Entries taken from a collection
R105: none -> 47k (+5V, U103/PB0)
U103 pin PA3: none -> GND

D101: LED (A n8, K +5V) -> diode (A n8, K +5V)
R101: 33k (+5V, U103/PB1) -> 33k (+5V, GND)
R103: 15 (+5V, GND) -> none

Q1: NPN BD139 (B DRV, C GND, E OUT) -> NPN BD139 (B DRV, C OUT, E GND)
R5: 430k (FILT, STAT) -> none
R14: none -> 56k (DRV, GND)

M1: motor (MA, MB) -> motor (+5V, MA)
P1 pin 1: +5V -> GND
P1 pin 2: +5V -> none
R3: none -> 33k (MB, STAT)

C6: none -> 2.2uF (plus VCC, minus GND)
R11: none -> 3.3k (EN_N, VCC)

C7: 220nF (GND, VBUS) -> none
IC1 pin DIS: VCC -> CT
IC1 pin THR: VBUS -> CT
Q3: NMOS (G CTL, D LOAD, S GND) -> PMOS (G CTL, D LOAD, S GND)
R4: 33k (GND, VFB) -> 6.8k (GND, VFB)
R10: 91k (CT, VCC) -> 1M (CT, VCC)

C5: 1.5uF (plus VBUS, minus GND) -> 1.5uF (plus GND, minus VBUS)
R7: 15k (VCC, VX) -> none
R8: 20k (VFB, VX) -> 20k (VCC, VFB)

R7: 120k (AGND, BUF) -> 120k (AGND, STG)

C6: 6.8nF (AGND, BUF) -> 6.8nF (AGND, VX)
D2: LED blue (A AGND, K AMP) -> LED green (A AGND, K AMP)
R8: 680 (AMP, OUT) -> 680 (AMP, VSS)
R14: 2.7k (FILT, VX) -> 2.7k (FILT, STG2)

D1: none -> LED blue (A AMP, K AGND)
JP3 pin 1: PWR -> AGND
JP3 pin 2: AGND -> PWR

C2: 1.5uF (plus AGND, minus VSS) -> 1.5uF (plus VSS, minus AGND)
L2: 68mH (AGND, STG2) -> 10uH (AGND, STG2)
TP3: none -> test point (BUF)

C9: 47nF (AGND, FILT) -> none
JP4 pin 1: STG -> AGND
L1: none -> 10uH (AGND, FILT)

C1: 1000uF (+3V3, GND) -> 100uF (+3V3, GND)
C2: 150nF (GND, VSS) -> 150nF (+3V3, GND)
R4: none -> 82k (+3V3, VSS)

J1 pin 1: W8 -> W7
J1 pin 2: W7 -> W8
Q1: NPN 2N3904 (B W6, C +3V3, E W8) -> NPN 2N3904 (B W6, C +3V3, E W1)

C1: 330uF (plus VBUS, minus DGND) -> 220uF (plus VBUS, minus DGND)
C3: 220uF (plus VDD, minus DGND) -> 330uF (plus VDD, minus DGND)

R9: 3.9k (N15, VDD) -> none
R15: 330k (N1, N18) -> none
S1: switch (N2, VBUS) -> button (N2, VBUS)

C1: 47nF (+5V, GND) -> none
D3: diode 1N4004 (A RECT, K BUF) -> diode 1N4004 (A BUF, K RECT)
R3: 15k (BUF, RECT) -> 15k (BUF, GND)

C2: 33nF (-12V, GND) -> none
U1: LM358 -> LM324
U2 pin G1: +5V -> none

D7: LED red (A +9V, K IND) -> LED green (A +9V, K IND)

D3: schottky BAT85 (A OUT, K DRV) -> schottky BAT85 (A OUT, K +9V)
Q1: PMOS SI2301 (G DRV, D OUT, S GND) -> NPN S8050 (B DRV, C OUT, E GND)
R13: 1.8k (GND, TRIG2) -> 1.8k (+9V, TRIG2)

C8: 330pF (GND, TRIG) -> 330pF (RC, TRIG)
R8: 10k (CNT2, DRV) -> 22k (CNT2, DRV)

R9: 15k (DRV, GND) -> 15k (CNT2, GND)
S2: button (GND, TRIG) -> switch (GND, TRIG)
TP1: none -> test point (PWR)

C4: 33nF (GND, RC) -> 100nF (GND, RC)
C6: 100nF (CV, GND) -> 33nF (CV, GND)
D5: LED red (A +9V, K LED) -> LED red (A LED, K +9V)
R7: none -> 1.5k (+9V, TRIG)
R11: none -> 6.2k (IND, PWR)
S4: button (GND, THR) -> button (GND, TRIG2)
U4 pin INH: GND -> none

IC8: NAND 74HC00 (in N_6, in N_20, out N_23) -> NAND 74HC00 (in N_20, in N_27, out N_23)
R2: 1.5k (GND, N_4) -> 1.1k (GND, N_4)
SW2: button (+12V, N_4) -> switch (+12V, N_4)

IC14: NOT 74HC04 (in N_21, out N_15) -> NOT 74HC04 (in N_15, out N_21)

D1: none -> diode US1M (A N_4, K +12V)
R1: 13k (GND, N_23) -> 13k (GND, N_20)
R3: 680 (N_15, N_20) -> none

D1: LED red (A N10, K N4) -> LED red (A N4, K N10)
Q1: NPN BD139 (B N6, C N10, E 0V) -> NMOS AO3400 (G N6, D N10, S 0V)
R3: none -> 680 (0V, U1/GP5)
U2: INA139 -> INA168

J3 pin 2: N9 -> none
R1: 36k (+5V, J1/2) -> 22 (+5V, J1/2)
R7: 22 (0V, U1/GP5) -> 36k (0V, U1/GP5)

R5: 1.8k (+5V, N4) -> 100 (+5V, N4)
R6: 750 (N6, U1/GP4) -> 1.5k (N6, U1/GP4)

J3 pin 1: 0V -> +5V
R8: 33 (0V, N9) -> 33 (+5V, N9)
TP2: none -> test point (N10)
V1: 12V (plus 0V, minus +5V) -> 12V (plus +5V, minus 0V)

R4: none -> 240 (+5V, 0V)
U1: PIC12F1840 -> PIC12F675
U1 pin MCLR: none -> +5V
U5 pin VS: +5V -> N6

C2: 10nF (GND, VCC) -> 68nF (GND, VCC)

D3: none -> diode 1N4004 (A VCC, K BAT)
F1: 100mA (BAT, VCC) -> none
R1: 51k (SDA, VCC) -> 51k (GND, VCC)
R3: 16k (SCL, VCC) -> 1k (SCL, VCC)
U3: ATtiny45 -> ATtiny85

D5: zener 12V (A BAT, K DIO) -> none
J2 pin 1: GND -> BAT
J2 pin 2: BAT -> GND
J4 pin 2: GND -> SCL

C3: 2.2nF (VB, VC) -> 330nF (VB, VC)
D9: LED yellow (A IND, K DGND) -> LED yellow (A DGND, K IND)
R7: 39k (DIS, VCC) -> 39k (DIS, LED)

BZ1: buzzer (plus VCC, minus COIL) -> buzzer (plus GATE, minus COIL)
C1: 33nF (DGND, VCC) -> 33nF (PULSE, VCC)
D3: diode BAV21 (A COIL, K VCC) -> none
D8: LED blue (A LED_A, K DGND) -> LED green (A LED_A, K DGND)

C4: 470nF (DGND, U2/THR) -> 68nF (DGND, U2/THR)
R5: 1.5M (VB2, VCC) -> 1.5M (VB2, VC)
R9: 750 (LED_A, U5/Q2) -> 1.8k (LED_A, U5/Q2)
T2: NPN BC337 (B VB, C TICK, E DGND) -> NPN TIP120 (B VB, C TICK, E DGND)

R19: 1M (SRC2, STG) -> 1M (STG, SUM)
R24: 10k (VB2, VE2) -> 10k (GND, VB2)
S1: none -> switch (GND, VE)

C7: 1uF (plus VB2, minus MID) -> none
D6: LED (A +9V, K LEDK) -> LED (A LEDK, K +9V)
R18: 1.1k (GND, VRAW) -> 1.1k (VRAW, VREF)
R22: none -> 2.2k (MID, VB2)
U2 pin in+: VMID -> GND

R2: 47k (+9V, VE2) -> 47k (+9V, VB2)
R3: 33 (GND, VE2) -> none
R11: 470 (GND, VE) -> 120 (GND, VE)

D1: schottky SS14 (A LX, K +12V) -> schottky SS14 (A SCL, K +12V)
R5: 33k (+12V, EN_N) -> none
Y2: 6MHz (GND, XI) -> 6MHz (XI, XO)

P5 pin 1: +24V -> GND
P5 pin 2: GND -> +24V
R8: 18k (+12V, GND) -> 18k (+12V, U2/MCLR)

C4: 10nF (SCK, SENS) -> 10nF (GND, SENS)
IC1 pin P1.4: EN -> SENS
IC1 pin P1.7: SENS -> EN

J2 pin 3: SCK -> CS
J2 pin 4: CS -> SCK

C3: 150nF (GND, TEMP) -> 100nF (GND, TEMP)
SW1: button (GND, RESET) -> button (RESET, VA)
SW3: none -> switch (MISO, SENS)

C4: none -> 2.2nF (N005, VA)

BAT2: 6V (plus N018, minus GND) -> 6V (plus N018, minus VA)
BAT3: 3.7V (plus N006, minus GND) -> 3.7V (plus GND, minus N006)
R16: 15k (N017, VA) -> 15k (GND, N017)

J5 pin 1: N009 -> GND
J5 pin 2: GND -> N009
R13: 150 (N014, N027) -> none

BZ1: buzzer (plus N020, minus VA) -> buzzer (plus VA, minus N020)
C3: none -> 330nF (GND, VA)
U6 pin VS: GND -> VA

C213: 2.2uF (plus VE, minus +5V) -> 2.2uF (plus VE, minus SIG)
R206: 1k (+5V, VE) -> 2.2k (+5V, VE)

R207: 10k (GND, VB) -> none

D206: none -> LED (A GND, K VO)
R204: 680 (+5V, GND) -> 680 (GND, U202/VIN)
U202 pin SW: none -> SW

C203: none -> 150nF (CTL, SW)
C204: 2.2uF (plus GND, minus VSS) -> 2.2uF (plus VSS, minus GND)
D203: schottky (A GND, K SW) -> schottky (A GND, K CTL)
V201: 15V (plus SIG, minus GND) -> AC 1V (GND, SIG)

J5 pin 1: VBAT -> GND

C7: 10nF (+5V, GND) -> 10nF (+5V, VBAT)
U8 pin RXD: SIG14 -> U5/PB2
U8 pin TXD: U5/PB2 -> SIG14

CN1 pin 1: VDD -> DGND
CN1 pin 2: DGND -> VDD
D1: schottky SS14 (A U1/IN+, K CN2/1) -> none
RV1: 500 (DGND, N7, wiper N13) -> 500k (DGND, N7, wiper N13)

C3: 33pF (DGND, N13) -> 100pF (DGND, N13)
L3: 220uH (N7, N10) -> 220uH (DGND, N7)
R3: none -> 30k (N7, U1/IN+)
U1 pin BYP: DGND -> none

Exercise details -> Give back the line containing "BZ1: buzzer (plus N020, minus" and all the lines after it through the end of the records, unchanged.

Solved exercise ->
BZ1: buzzer (plus N020, minus VA) -> buzzer (plus VA, minus N020)
C3: none -> 330nF (GND, VA)
U6 pin VS: GND -> VA

C213: 2.2uF (plus VE, minus +5V) -> 2.2uF (plus VE, minus SIG)
R206: 1k (+5V, VE) -> 2.2k (+5V, VE)

R207: 10k (GND, VB) -> none

D206: none -> LED (A GND, K VO)
R204: 680 (+5V, GND) -> 680 (GND, U202/VIN)
U202 pin SW: none -> SW

C203: none -> 150nF (CTL, SW)
C204: 2.2uF (plus GND, minus VSS) -> 2.2uF (plus VSS, minus GND)
D203: schottky (A GND, K SW) -> schottky (A GND, K CTL)
V201: 15V (plus SIG, minus GND) -> AC 1V (GND, SIG)

J5 pin 1: VBAT -> GND

C7: 10nF (+5V, GND) -> 10nF (+5V, VBAT)
U8 pin RXD: SIG14 -> U5/PB2
U8 pin TXD: U5/PB2 -> SIG14

CN1 pin 1: VDD -> DGND
CN1 pin 2: DGND -> VDD
D1: schottky SS14 (A U1/IN+, K CN2/1) -> none
RV1: 500 (DGND, N7, wiper N13) -> 500k (DGND, N7, wiper N13)

C3: 33pF (DGND, N13) -> 100pF (DGND, N13)
L3: 220uH (N7, N10) -> 220uH (DGND, N7)
R3: none -> 30k (N7, U1/IN+)
U1 pin BYP: DGND -> none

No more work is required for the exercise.